Update the items starting with the line that contains "No, metallic frame" and going on through the line that contains "Consider the image. Which", putting "wall socket" wherever "electric outlet" appears and leaving everything else the same. Give back only those lines.

=== Section Start ===

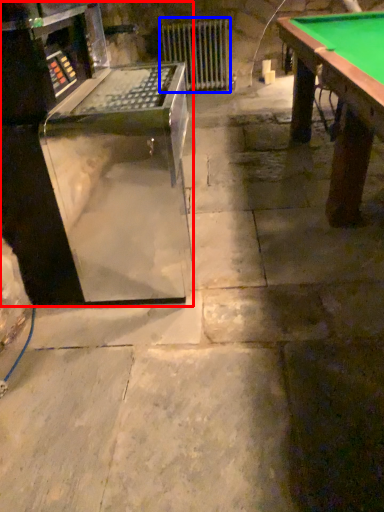
Question: Among these objects, which one is farthest to the camera, equipment (highlighted by a red box) or radiator (highlighted by a blue box)?

Choices:
 (A) equipment
 (B) radiator

Answer: (B)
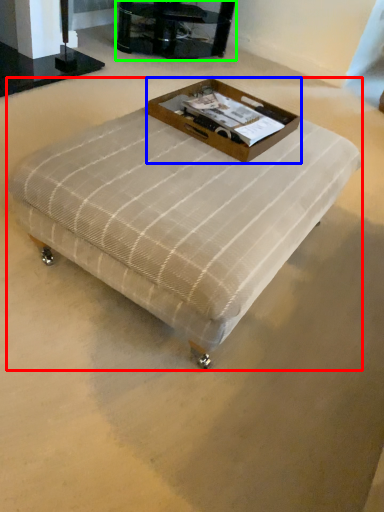
Question: Considering the real-world distances, which object is farthest from table (highlighted by a red box)? box (highlighted by a blue box) or furniture (highlighted by a green box)?

Choices:
 (A) box
 (B) furniture

Answer: (B)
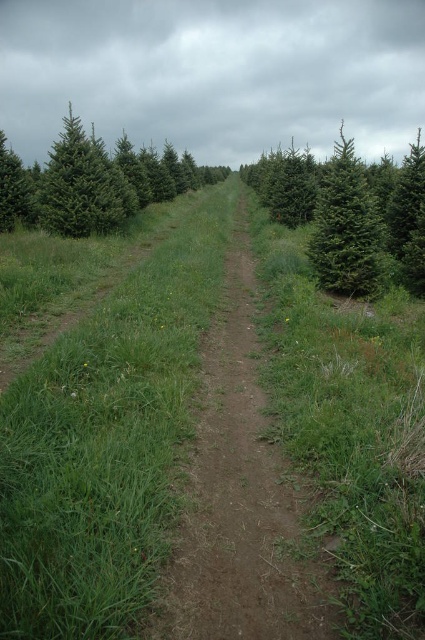
Question: Is green matte evergreen tree at center-right smaller than green matte tree at left?

Choices:
 (A) yes
 (B) no

Answer: (B)

Question: Which of the following is the closest to the observer?

Choices:
 (A) green matte evergreen tree at left
 (B) green matte tree at left
 (C) brown dirt track at center
 (D) green matte evergreen tree at right

Answer: (C)

Question: Estimate the real-world distances between objects in this image. Which object is closer to the green grassy at center?

Choices:
 (A) green matte evergreen tree at left
 (B) green matte evergreen tree at right
 (C) brown dirt track at center
 (D) green matte tree at left

Answer: (C)

Question: Is green grassy at center wider than brown dirt track at center?

Choices:
 (A) yes
 (B) no

Answer: (A)

Question: Can you confirm if brown dirt track at center is smaller than green matte tree at left?

Choices:
 (A) yes
 (B) no

Answer: (B)

Question: Which of the following is the farthest from the observer?

Choices:
 (A) (359, 509)
 (B) (133, 212)

Answer: (B)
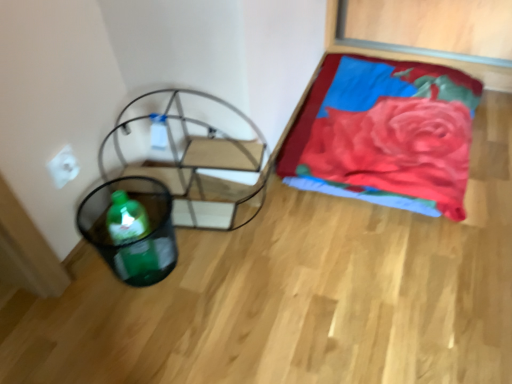
You are a GUI agent. You are given a task and a screenshot of the screen. Output one action in this format:
    pyautogui.click(x=<x>, y=<y>)
    Task: Click on the white matte electric outlet at upper left
    This screenshot has width=512, height=384.
    Given the screenshot: What is the action you would take?
    pyautogui.click(x=63, y=167)

The width and height of the screenshot is (512, 384). I want to click on green plastic basket at lower left, so click(131, 228).

Looking at this image, which object is closer to the camera taking this photo, white matte electric outlet at upper left or velvet red blanket at upper right?

white matte electric outlet at upper left is more forward.

Find the location of a particular element. electric outlet below the velvet red blanket at upper right (from the image's perspective) is located at coordinates (63, 167).

Which is closer, (64, 180) or (322, 71)?

Point (64, 180).

Looking at this image, is green plastic basket at lower left turned away from metallic frame swivel chair at left?

That's right, green plastic basket at lower left is facing away from metallic frame swivel chair at left.

Identify the location of swivel chair that is behind the green plastic basket at lower left. (199, 164).

From a real-world perspective, is green plastic basket at lower left below metallic frame swivel chair at left?

Yes, from a real-world perspective, green plastic basket at lower left is under metallic frame swivel chair at left.

Is green plastic basket at lower left situated inside metallic frame swivel chair at left or outside?

green plastic basket at lower left is not inside metallic frame swivel chair at left, it's outside.

How far apart are velvet red blanket at upper right and white matte electric outlet at upper left?

A distance of 38.89 inches exists between velvet red blanket at upper right and white matte electric outlet at upper left.

In the image, is velvet red blanket at upper right positioned in front of or behind white matte electric outlet at upper left?

velvet red blanket at upper right is positioned farther from the viewer than white matte electric outlet at upper left.

Is velvet red blanket at upper right looking in the opposite direction of white matte electric outlet at upper left?

No, velvet red blanket at upper right's orientation is not away from white matte electric outlet at upper left.

From a real-world perspective, who is located higher, velvet red blanket at upper right or white matte electric outlet at upper left?

In real-world perspective, white matte electric outlet at upper left is above.

Can you tell me how much metallic frame swivel chair at left and white matte electric outlet at upper left differ in facing direction?

They differ by 77.1 degrees in their facing directions.

From a real-world perspective, who is located higher, metallic frame swivel chair at left or white matte electric outlet at upper left?

white matte electric outlet at upper left, from a real-world perspective.

At what (x,y) coordinates should I click in order to perform the action: click on swivel chair below the white matte electric outlet at upper left (from a real-world perspective). Please return your answer as a coordinate pair (x, y). Looking at the image, I should click on (199, 164).

Is metallic frame swivel chair at left oriented towards white matte electric outlet at upper left?

No, metallic frame swivel chair at left is not facing towards white matte electric outlet at upper left.

Considering the relative sizes of green plastic basket at lower left and white matte electric outlet at upper left in the image provided, is green plastic basket at lower left taller than white matte electric outlet at upper left?

Indeed, green plastic basket at lower left has a greater height compared to white matte electric outlet at upper left.

Consider the image. Which object is further away from the camera, green plastic basket at lower left or white matte electric outlet at upper left?

white matte electric outlet at upper left is further from the camera.

Locate an element on the screen. The width and height of the screenshot is (512, 384). basket on the right of white matte electric outlet at upper left is located at coordinates (131, 228).

Considering the relative sizes of green plastic basket at lower left and white matte electric outlet at upper left in the image provided, is green plastic basket at lower left wider than white matte electric outlet at upper left?

Yes, green plastic basket at lower left is wider than white matte electric outlet at upper left.

Looking at the image, does green plastic basket at lower left seem bigger or smaller compared to velvet red blanket at upper right?

Clearly, green plastic basket at lower left is smaller in size than velvet red blanket at upper right.

In order to click on blanket on the right of green plastic basket at lower left in this screenshot , I will do `click(385, 134)`.

Is green plastic basket at lower left in front of or behind velvet red blanket at upper right in the image?

Visually, green plastic basket at lower left is located in front of velvet red blanket at upper right.

From a real-world perspective, is white matte electric outlet at upper left on top of metallic frame swivel chair at left?

Yes, from a real-world perspective, white matte electric outlet at upper left is over metallic frame swivel chair at left

Who is more distant, white matte electric outlet at upper left or metallic frame swivel chair at left?

white matte electric outlet at upper left.

Which is behind, point (68, 178) or point (197, 205)?

The point (197, 205) is farther from the camera.

Choose the correct answer: Is white matte electric outlet at upper left inside metallic frame swivel chair at left or outside it?

The correct answer is: outside.

Find the location of a particular element. Image resolution: width=512 pixels, height=384 pixels. blanket behind the white matte electric outlet at upper left is located at coordinates (385, 134).

Image resolution: width=512 pixels, height=384 pixels. Find the location of `swivel chair that appears above the green plastic basket at lower left (from the image's perspective)`. swivel chair that appears above the green plastic basket at lower left (from the image's perspective) is located at coordinates (199, 164).

When comparing their distances from white matte electric outlet at upper left, does green plastic basket at lower left or velvet red blanket at upper right seem further?

velvet red blanket at upper right is positioned further to the anchor white matte electric outlet at upper left.

Based on their spatial positions, is metallic frame swivel chair at left or white matte electric outlet at upper left closer to velvet red blanket at upper right?

metallic frame swivel chair at left.

When comparing their distances from white matte electric outlet at upper left, does green plastic basket at lower left or metallic frame swivel chair at left seem further?

Among the two, metallic frame swivel chair at left is located further to white matte electric outlet at upper left.

When comparing their distances from metallic frame swivel chair at left, does velvet red blanket at upper right or green plastic basket at lower left seem closer?

The object closer to metallic frame swivel chair at left is green plastic basket at lower left.

Based on their spatial positions, is green plastic basket at lower left or white matte electric outlet at upper left closer to metallic frame swivel chair at left?

Based on the image, green plastic basket at lower left appears to be nearer to metallic frame swivel chair at left.

Which object lies nearer to the anchor point metallic frame swivel chair at left, green plastic basket at lower left or velvet red blanket at upper right?

Among the two, green plastic basket at lower left is located nearer to metallic frame swivel chair at left.

When comparing their distances from velvet red blanket at upper right, does metallic frame swivel chair at left or green plastic basket at lower left seem further?

green plastic basket at lower left.

Consider the image. Based on their spatial positions, is white matte electric outlet at upper left or velvet red blanket at upper right closer to metallic frame swivel chair at left?

Among the two, white matte electric outlet at upper left is located nearer to metallic frame swivel chair at left.

In order to click on basket located between white matte electric outlet at upper left and metallic frame swivel chair at left in the left-right direction in this screenshot , I will do `click(131, 228)`.

Locate an element on the screen. The image size is (512, 384). swivel chair between green plastic basket at lower left and velvet red blanket at upper right in the horizontal direction is located at coordinates (199, 164).

Locate an element on the screen. This screenshot has width=512, height=384. swivel chair between white matte electric outlet at upper left and velvet red blanket at upper right in the horizontal direction is located at coordinates (199, 164).

Locate an element on the screen. This screenshot has width=512, height=384. basket located between white matte electric outlet at upper left and velvet red blanket at upper right in the left-right direction is located at coordinates (131, 228).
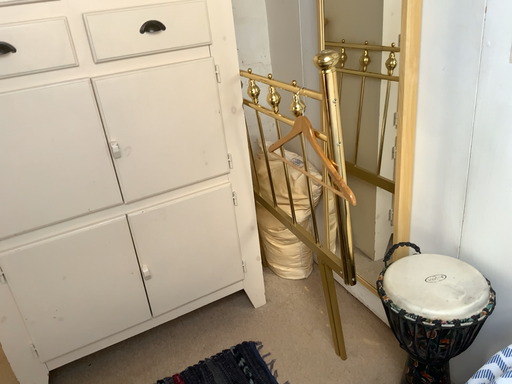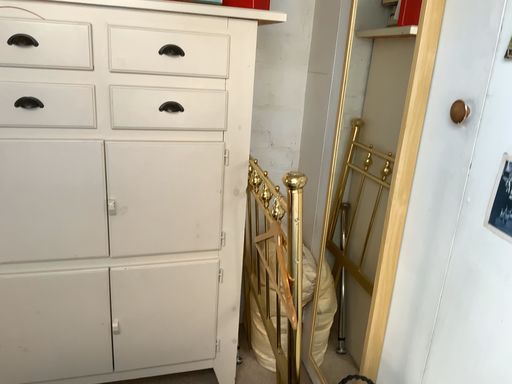
Question: How did the camera likely rotate when shooting the video?

Choices:
 (A) rotated downward
 (B) rotated upward

Answer: (B)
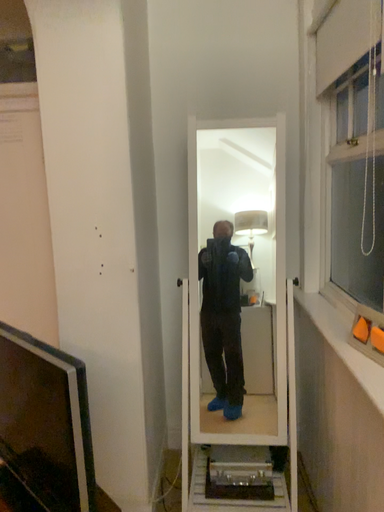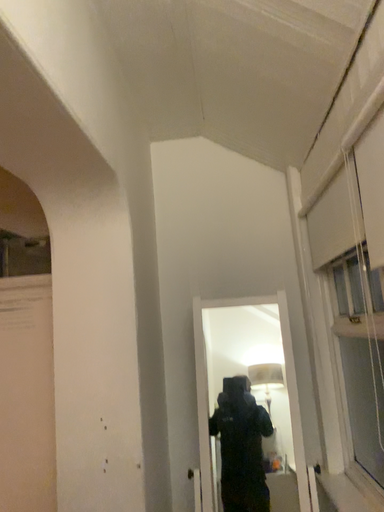
Question: How did the camera likely rotate when shooting the video?

Choices:
 (A) rotated downward
 (B) rotated upward

Answer: (B)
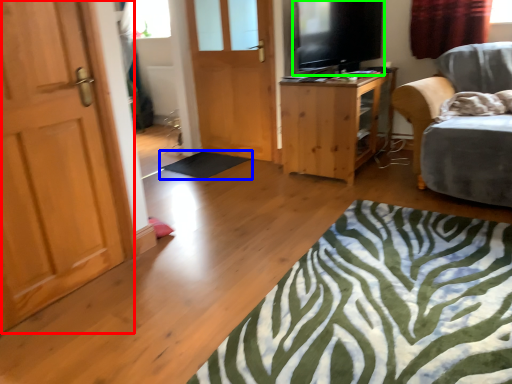
Question: Estimate the real-world distances between objects in this image. Which object is farther from door (highlighted by a red box), flat (highlighted by a blue box) or level (highlighted by a green box)?

Choices:
 (A) flat
 (B) level

Answer: (B)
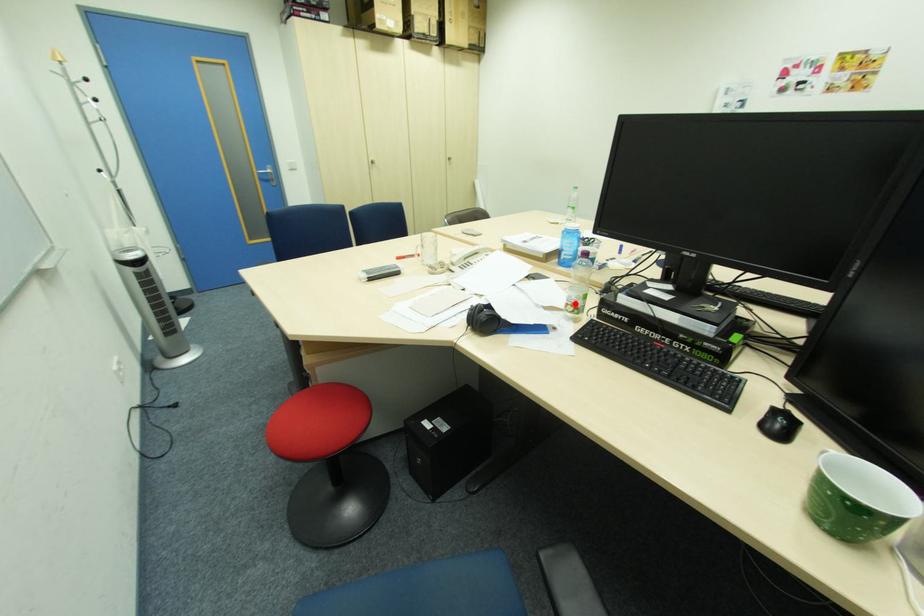
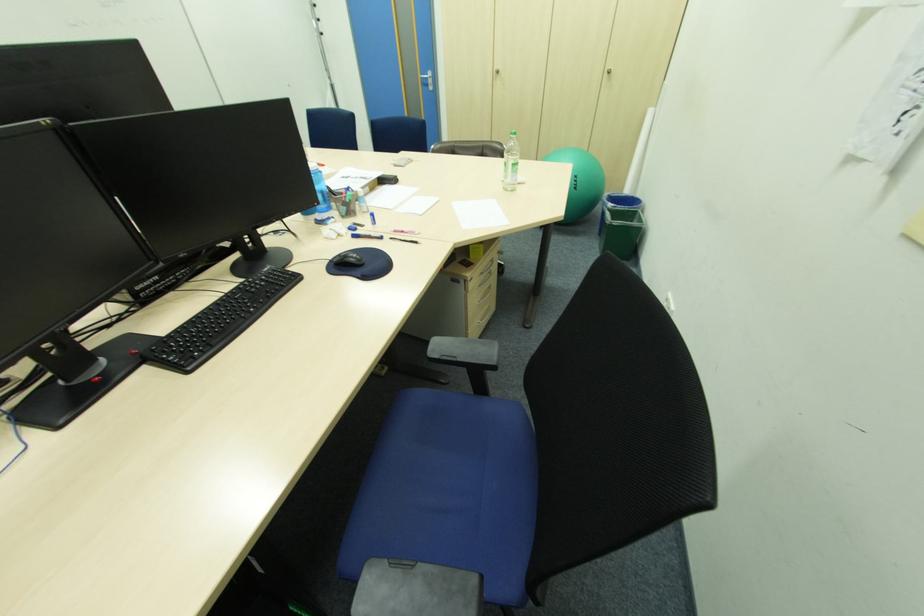
Question: I am providing you with two images of the same scene from different viewpoints. A red point is marked on the first image. At the location where the point appears in image 1, is it still visible in image 2?

Choices:
 (A) Yes
 (B) No

Answer: (B)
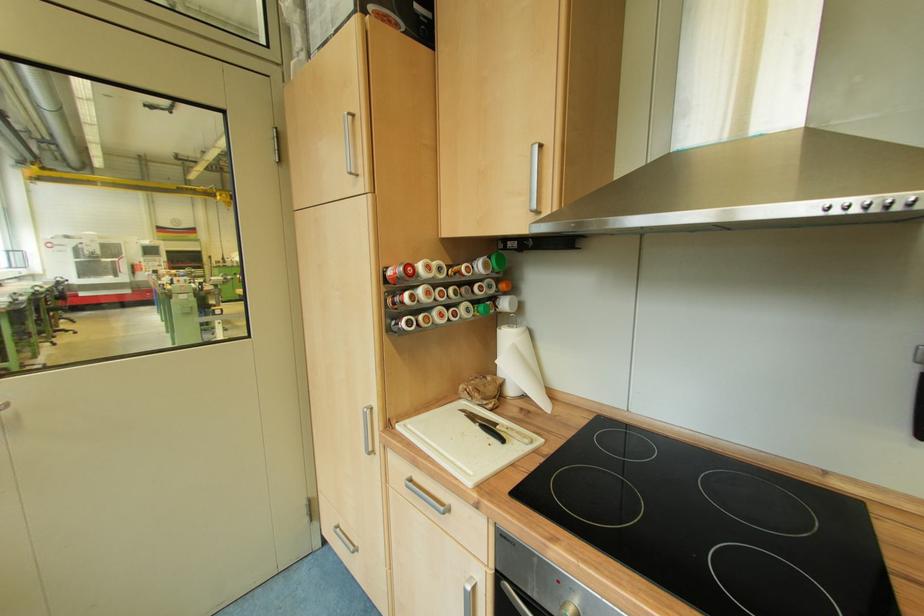
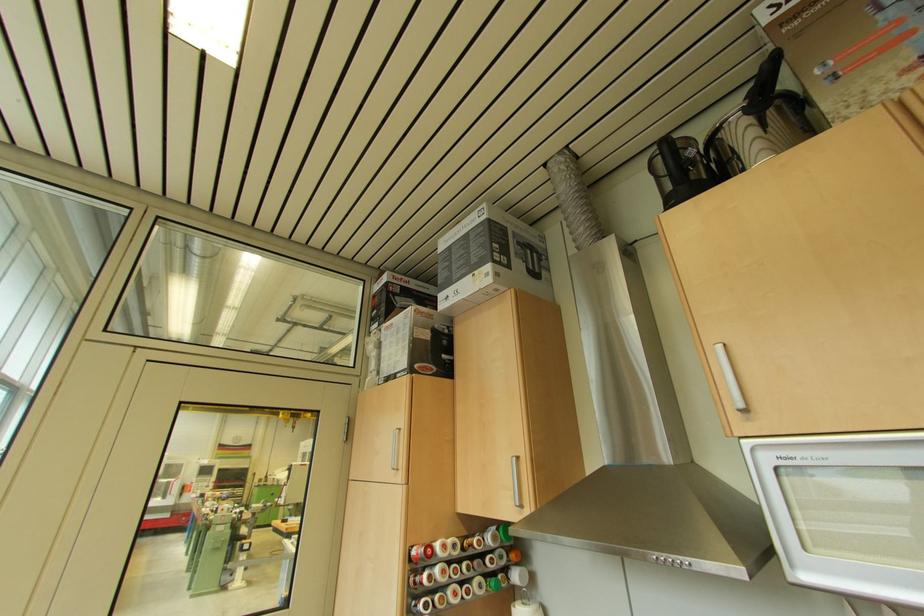
Find the pixel in the second image that matches [186,284] in the first image.

(229, 513)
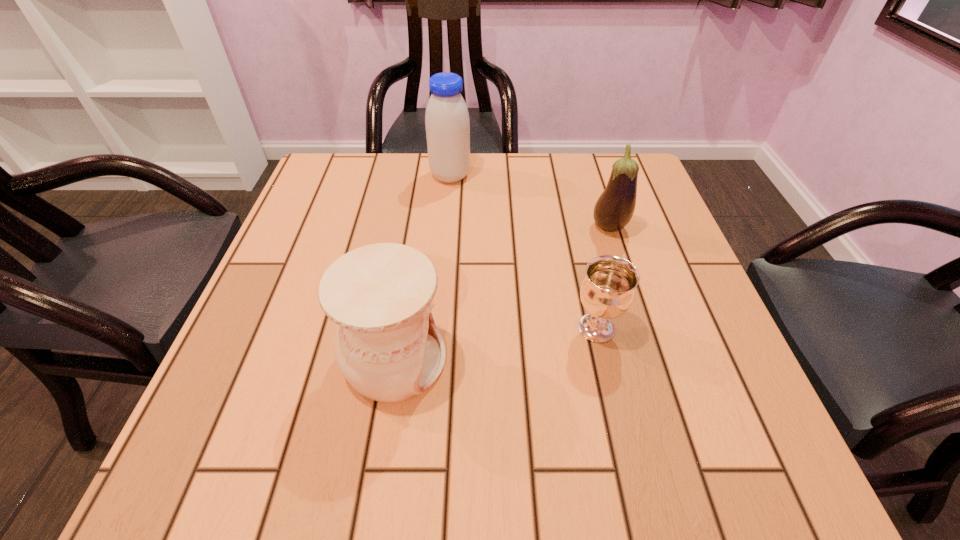
Identify the location of empty location between the tallest object and the shortest object. The width and height of the screenshot is (960, 540). (523, 252).

Locate an element on the screen. This screenshot has width=960, height=540. vacant area between the pottery and the shortest object is located at coordinates (495, 344).

The width and height of the screenshot is (960, 540). Find the location of `vacant space that's between the eggplant and the pottery`. vacant space that's between the eggplant and the pottery is located at coordinates (502, 294).

The height and width of the screenshot is (540, 960). Identify the location of vacant area that lies between the pottery and the second farthest object. (502, 294).

Image resolution: width=960 pixels, height=540 pixels. What are the coordinates of `empty location between the second farthest object and the tallest object` in the screenshot? It's located at (530, 202).

The image size is (960, 540). I want to click on vacant region between the pottery and the shortest object, so click(495, 344).

At what (x,y) coordinates should I click in order to perform the action: click on object that is the closest to the eggplant. Please return your answer as a coordinate pair (x, y). The image size is (960, 540). Looking at the image, I should click on (607, 291).

Where is `the second closest object to the chalice`? The height and width of the screenshot is (540, 960). the second closest object to the chalice is located at coordinates (387, 346).

Locate an element on the screen. The height and width of the screenshot is (540, 960). free region that satisfies the following two spatial constraints: 1. on the front side of the shortest object; 2. at the open side of the pottery is located at coordinates (603, 360).

Where is `free space that satisfies the following two spatial constraints: 1. on the front side of the second farthest object; 2. at the open side of the pottery`? Image resolution: width=960 pixels, height=540 pixels. free space that satisfies the following two spatial constraints: 1. on the front side of the second farthest object; 2. at the open side of the pottery is located at coordinates (651, 360).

=== Section End ===

> _TASK OUTPUT_:
No, metallic frame swivel chair at left is not facing towards white matte wall socket at upper left.

Considering the relative sizes of green plastic basket at lower left and white matte wall socket at upper left in the image provided, is green plastic basket at lower left taller than white matte wall socket at upper left?

Indeed, green plastic basket at lower left has a greater height compared to white matte wall socket at upper left.

Consider the image. Which object is further away from the camera, green plastic basket at lower left or white matte wall socket at upper left?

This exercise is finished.